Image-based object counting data
*** Block opens ***

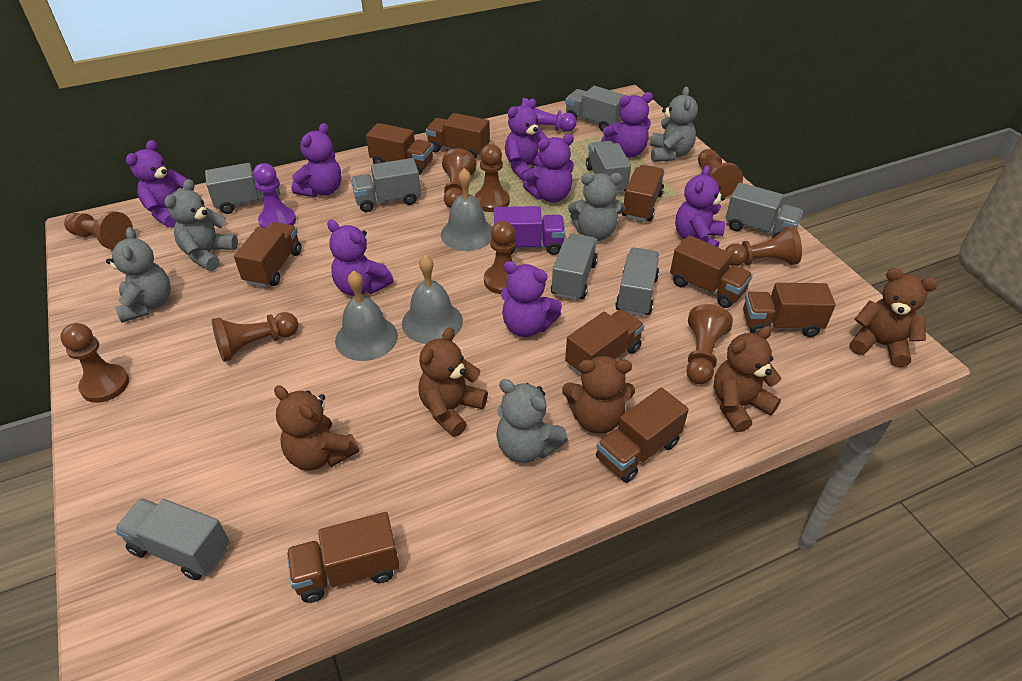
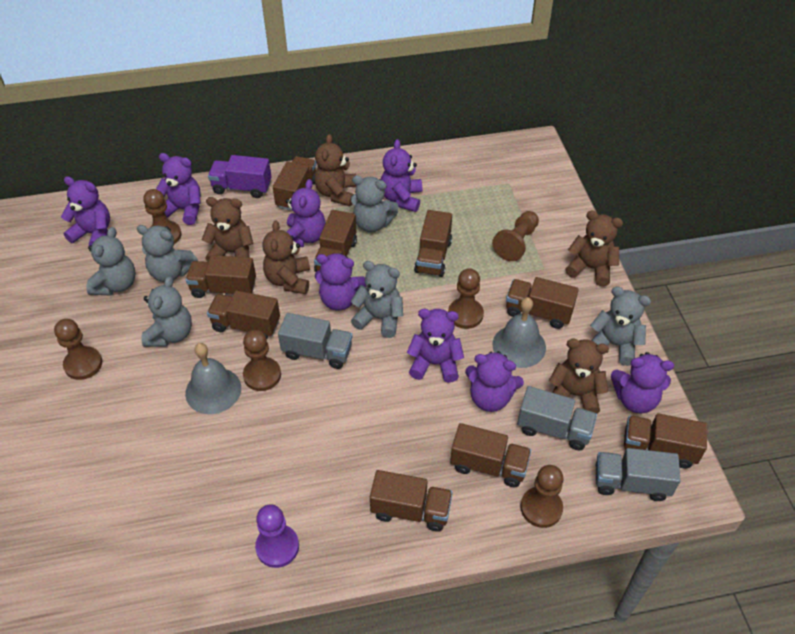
brown pawn: [60,323,129,403] [64,211,133,250] [212,312,298,362] [442,148,477,208] [475,144,510,212] [484,221,516,294] [686,304,733,384] [698,149,743,197] [725,225,802,266] = 9 -> [54,319,102,380] [143,189,181,244] [243,330,281,391] [448,268,484,329] [492,211,539,261] [520,465,563,528] = 6
grey bell: [335,271,398,361] [402,255,463,344] [441,168,492,251] = 3 -> [185,343,241,414] [492,297,546,368] = 2
grey teddy bear: [106,227,171,323] [165,179,238,271] [496,379,568,463] [568,173,625,241] [650,86,698,162] = 5 -> [86,227,136,296] [137,225,198,282] [141,276,192,347] [350,175,399,232] [351,261,403,338] [590,286,651,366] = 6
grey truck: [114,498,230,580] [205,163,280,214] [351,158,421,212] [551,233,598,300] [565,86,626,132] [586,141,631,193] [615,248,659,316] [726,182,803,237] = 8 -> [278,313,352,369] [517,386,597,450] [596,448,681,501] = 3
purple pawn: [253,163,296,228] [522,98,577,132] = 2 -> [255,504,299,568] = 1

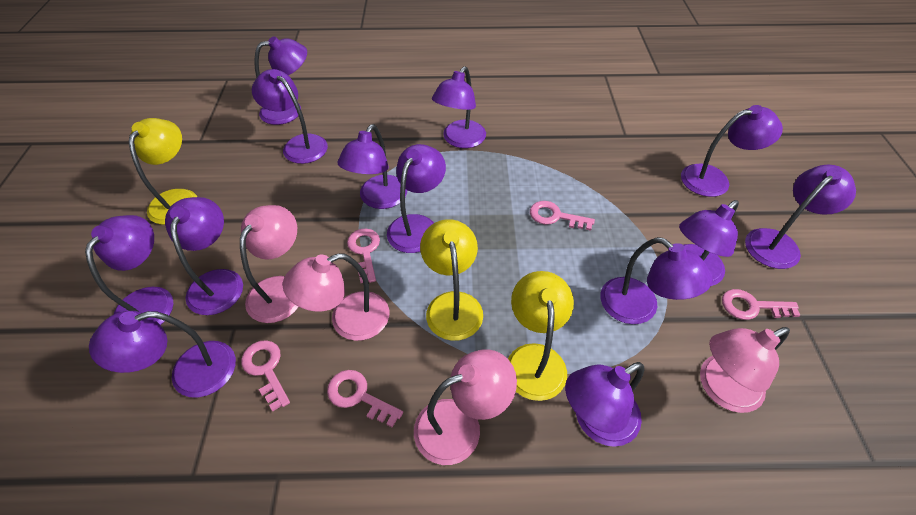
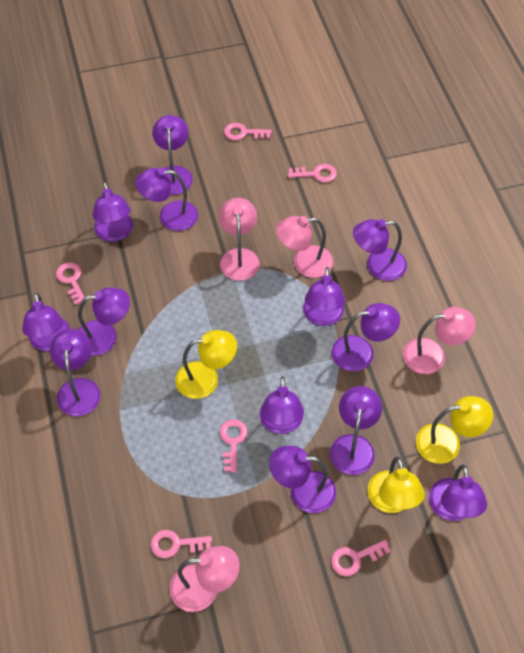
pink key: [241,340,290,411] [327,370,403,427] [347,229,380,283] [530,201,595,231] [722,289,800,320] = 5 -> [56,262,84,305] [150,530,212,558] [220,419,247,473] [224,123,272,140] [288,164,337,183] [331,540,391,576] = 6

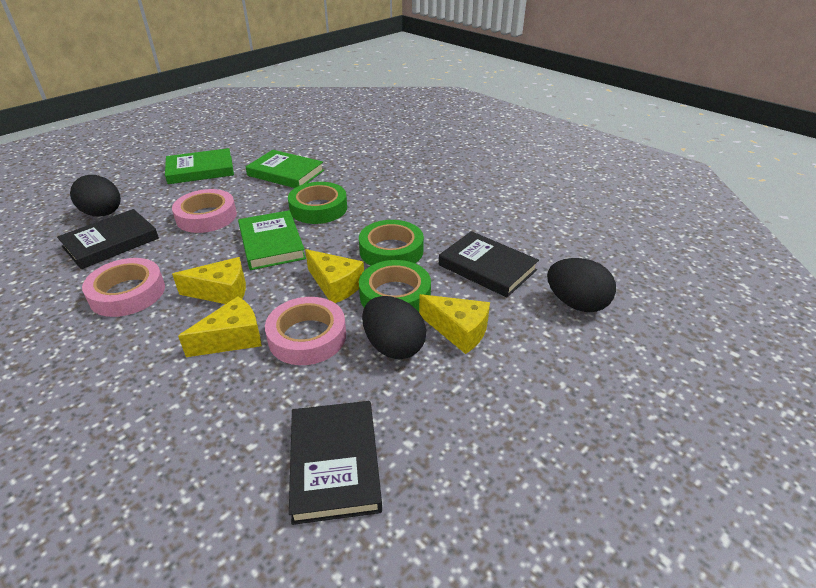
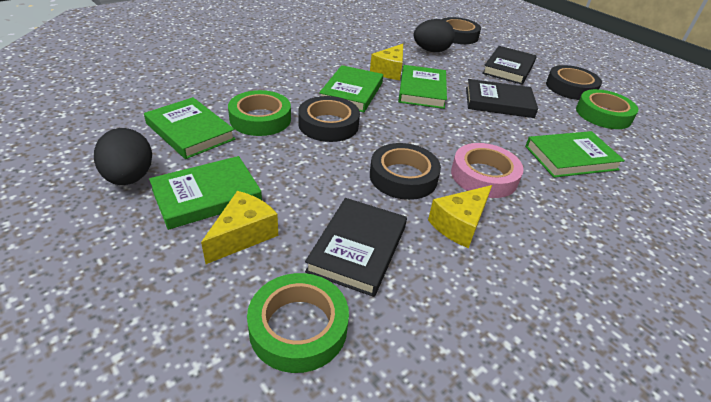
black egg: [70,175,121,216] [362,296,426,359] [547,258,616,312] = 3 -> [94,128,152,185] [414,19,455,52] = 2
black tape: none = 0 -> [298,96,360,142] [370,143,441,200] [442,17,481,44] [546,65,602,100] = 4
green book: [165,148,234,184] [238,210,306,270] [246,150,324,188] = 3 -> [144,97,235,159] [149,156,262,230] [319,65,383,112] [398,65,447,109] [525,131,625,178] = 5
pink tape: [82,258,165,317] [172,189,237,233] [265,297,346,365] = 3 -> [451,143,524,198] = 1
yellow cheese: [172,257,246,304] [178,296,262,357] [305,249,364,303] [419,294,490,354] = 4 -> [201,191,278,264] [370,44,403,80] [428,185,492,248] = 3

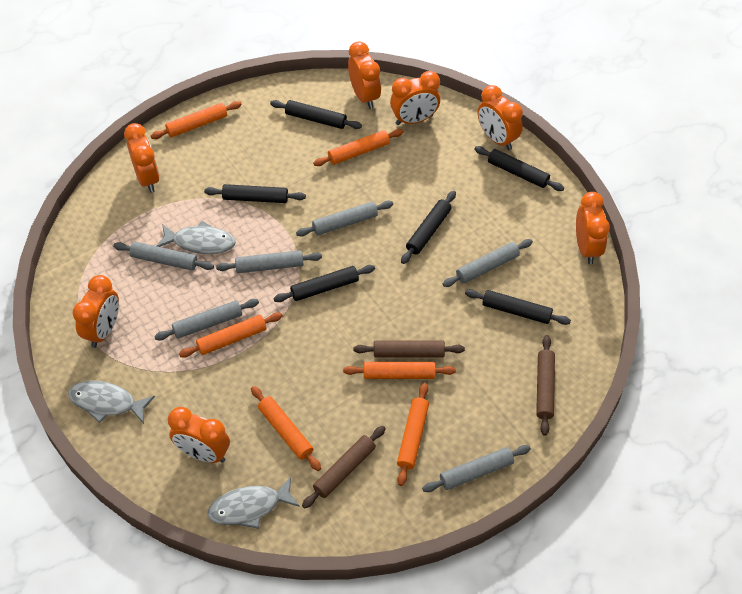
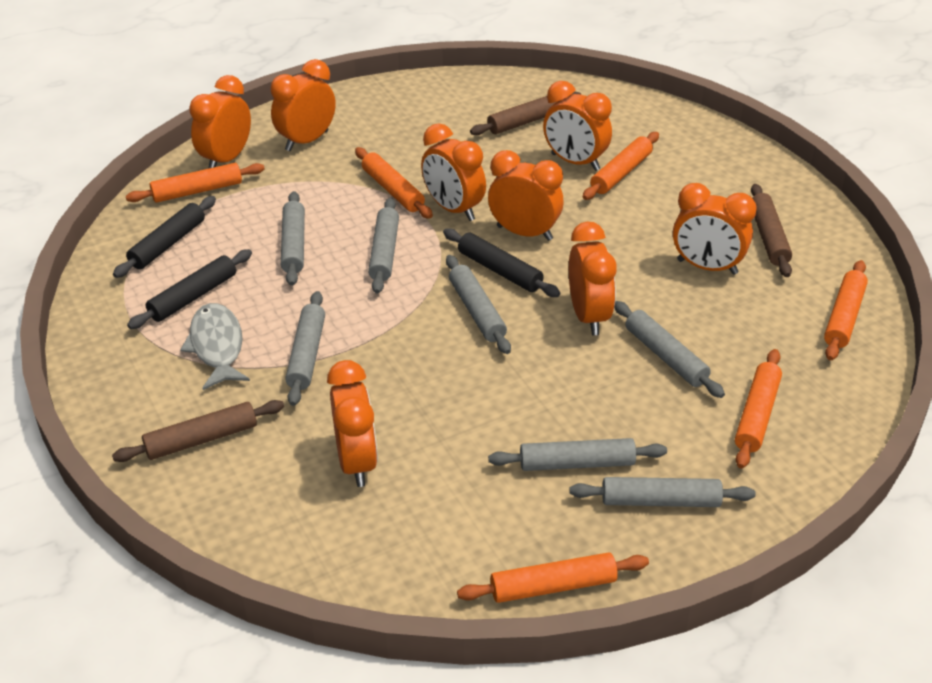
black rolling pin: [204,184,306,203] [270,100,362,129] [273,265,375,302] [401,191,456,264] [465,289,571,325] [474,146,564,191] = 6 -> [113,196,216,278] [127,249,252,329] [443,228,560,297] = 3
grey fish: [68,381,155,424] [157,221,236,254] [207,477,300,529] = 3 -> [180,303,250,390] = 1
grey rolling pin: [113,242,214,271] [154,299,259,340] [216,250,322,273] [296,201,393,236] [422,445,531,492] [443,239,533,287] = 6 -> [281,191,305,286] [285,291,325,406] [368,198,399,294] [446,255,511,354] [488,438,667,471] [570,477,756,507] [614,301,725,398] = 7
orange clock: [73,275,119,348] [124,123,160,193] [168,407,230,463] [348,41,381,109] [390,71,440,125] [478,85,523,150] [576,192,610,264] = 7 -> [189,75,251,168] [270,59,336,151] [327,360,378,487] [421,123,486,221] [488,150,564,241] [543,81,612,171] [569,222,617,335] [673,183,757,275] = 8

*** Block closes ***

Please write out all the entries above exactly, but leave out the pictures.

brown pawn: [60,323,129,403] [64,211,133,250] [212,312,298,362] [442,148,477,208] [475,144,510,212] [484,221,516,294] [686,304,733,384] [698,149,743,197] [725,225,802,266] = 9 -> [54,319,102,380] [143,189,181,244] [243,330,281,391] [448,268,484,329] [492,211,539,261] [520,465,563,528] = 6
grey bell: [335,271,398,361] [402,255,463,344] [441,168,492,251] = 3 -> [185,343,241,414] [492,297,546,368] = 2
grey teddy bear: [106,227,171,323] [165,179,238,271] [496,379,568,463] [568,173,625,241] [650,86,698,162] = 5 -> [86,227,136,296] [137,225,198,282] [141,276,192,347] [350,175,399,232] [351,261,403,338] [590,286,651,366] = 6
grey truck: [114,498,230,580] [205,163,280,214] [351,158,421,212] [551,233,598,300] [565,86,626,132] [586,141,631,193] [615,248,659,316] [726,182,803,237] = 8 -> [278,313,352,369] [517,386,597,450] [596,448,681,501] = 3
purple pawn: [253,163,296,228] [522,98,577,132] = 2 -> [255,504,299,568] = 1

pink key: [241,340,290,411] [327,370,403,427] [347,229,380,283] [530,201,595,231] [722,289,800,320] = 5 -> [56,262,84,305] [150,530,212,558] [220,419,247,473] [224,123,272,140] [288,164,337,183] [331,540,391,576] = 6

black egg: [70,175,121,216] [362,296,426,359] [547,258,616,312] = 3 -> [94,128,152,185] [414,19,455,52] = 2
black tape: none = 0 -> [298,96,360,142] [370,143,441,200] [442,17,481,44] [546,65,602,100] = 4
green book: [165,148,234,184] [238,210,306,270] [246,150,324,188] = 3 -> [144,97,235,159] [149,156,262,230] [319,65,383,112] [398,65,447,109] [525,131,625,178] = 5
pink tape: [82,258,165,317] [172,189,237,233] [265,297,346,365] = 3 -> [451,143,524,198] = 1
yellow cheese: [172,257,246,304] [178,296,262,357] [305,249,364,303] [419,294,490,354] = 4 -> [201,191,278,264] [370,44,403,80] [428,185,492,248] = 3

black rolling pin: [204,184,306,203] [270,100,362,129] [273,265,375,302] [401,191,456,264] [465,289,571,325] [474,146,564,191] = 6 -> [113,196,216,278] [127,249,252,329] [443,228,560,297] = 3
grey fish: [68,381,155,424] [157,221,236,254] [207,477,300,529] = 3 -> [180,303,250,390] = 1
grey rolling pin: [113,242,214,271] [154,299,259,340] [216,250,322,273] [296,201,393,236] [422,445,531,492] [443,239,533,287] = 6 -> [281,191,305,286] [285,291,325,406] [368,198,399,294] [446,255,511,354] [488,438,667,471] [570,477,756,507] [614,301,725,398] = 7
orange clock: [73,275,119,348] [124,123,160,193] [168,407,230,463] [348,41,381,109] [390,71,440,125] [478,85,523,150] [576,192,610,264] = 7 -> [189,75,251,168] [270,59,336,151] [327,360,378,487] [421,123,486,221] [488,150,564,241] [543,81,612,171] [569,222,617,335] [673,183,757,275] = 8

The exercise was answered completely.